Data to process Start Marker

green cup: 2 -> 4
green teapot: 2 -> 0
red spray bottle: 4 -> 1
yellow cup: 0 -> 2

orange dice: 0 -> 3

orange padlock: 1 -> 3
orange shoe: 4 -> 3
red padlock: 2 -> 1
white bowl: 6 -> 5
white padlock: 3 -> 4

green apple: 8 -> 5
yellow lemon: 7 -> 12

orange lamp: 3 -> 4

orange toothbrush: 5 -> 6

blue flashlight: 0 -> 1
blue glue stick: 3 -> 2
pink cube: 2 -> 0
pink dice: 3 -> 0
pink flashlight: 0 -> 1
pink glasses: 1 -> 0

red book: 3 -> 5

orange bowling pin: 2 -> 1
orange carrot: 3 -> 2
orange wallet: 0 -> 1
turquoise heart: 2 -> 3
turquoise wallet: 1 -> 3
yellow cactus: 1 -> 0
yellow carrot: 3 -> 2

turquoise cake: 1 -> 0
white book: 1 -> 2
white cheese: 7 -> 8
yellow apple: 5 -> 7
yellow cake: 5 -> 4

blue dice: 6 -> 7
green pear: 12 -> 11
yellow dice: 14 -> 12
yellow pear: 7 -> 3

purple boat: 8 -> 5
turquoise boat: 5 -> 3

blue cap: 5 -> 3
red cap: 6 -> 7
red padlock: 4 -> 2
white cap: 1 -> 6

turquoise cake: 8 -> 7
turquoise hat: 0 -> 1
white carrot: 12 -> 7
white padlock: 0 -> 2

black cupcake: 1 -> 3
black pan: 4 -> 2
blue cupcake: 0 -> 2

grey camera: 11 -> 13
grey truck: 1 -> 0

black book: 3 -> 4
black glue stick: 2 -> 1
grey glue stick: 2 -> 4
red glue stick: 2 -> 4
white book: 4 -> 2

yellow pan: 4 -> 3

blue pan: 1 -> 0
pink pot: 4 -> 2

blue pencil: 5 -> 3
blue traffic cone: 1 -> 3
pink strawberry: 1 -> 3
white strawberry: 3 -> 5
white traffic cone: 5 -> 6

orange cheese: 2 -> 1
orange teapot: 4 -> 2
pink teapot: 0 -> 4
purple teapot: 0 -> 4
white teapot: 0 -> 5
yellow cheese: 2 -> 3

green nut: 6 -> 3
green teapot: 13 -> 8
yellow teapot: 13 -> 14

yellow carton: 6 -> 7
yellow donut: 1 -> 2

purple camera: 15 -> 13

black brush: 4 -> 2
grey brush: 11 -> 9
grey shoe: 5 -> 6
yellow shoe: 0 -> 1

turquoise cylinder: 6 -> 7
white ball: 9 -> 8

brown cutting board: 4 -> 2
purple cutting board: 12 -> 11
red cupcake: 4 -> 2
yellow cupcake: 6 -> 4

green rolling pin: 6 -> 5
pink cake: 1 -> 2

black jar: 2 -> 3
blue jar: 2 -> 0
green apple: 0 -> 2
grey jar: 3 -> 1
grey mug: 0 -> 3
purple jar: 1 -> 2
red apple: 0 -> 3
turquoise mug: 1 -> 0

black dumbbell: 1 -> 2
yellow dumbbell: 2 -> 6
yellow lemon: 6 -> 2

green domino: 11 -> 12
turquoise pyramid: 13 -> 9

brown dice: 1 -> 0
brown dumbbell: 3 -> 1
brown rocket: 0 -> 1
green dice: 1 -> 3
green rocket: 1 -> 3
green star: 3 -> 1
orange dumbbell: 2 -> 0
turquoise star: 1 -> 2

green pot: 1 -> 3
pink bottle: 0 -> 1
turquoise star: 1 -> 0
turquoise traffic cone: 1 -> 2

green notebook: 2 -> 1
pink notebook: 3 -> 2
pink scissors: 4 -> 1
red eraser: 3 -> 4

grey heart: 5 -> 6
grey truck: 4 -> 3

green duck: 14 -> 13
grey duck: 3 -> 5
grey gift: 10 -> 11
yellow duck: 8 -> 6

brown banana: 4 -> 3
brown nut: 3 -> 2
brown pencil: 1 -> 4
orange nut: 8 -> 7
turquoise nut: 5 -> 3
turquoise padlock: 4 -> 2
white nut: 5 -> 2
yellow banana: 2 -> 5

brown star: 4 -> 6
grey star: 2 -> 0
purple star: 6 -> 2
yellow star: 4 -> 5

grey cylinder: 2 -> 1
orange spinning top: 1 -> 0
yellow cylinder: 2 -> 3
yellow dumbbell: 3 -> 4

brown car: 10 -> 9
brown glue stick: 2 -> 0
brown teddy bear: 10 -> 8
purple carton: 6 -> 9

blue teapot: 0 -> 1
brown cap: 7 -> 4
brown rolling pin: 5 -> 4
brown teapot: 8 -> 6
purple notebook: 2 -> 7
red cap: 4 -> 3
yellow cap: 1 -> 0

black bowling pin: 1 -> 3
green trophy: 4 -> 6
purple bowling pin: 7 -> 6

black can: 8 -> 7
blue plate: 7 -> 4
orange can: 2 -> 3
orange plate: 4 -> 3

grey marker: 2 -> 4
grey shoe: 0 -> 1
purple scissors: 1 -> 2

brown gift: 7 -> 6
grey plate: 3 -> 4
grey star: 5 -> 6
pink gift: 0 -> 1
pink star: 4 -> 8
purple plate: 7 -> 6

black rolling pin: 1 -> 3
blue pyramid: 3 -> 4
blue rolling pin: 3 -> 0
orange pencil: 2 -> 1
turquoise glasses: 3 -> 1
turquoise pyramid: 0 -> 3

Data to process End Marker

Please return the lines above exactly, from the first one down to the line with "white padlock: 0 -> 2", and stop after that line.

[Solved problem]
green cup: 2 -> 4
green teapot: 2 -> 0
red spray bottle: 4 -> 1
yellow cup: 0 -> 2

orange dice: 0 -> 3

orange padlock: 1 -> 3
orange shoe: 4 -> 3
red padlock: 2 -> 1
white bowl: 6 -> 5
white padlock: 3 -> 4

green apple: 8 -> 5
yellow lemon: 7 -> 12

orange lamp: 3 -> 4

orange toothbrush: 5 -> 6

blue flashlight: 0 -> 1
blue glue stick: 3 -> 2
pink cube: 2 -> 0
pink dice: 3 -> 0
pink flashlight: 0 -> 1
pink glasses: 1 -> 0

red book: 3 -> 5

orange bowling pin: 2 -> 1
orange carrot: 3 -> 2
orange wallet: 0 -> 1
turquoise heart: 2 -> 3
turquoise wallet: 1 -> 3
yellow cactus: 1 -> 0
yellow carrot: 3 -> 2

turquoise cake: 1 -> 0
white book: 1 -> 2
white cheese: 7 -> 8
yellow apple: 5 -> 7
yellow cake: 5 -> 4

blue dice: 6 -> 7
green pear: 12 -> 11
yellow dice: 14 -> 12
yellow pear: 7 -> 3

purple boat: 8 -> 5
turquoise boat: 5 -> 3

blue cap: 5 -> 3
red cap: 6 -> 7
red padlock: 4 -> 2
white cap: 1 -> 6

turquoise cake: 8 -> 7
turquoise hat: 0 -> 1
white carrot: 12 -> 7
white padlock: 0 -> 2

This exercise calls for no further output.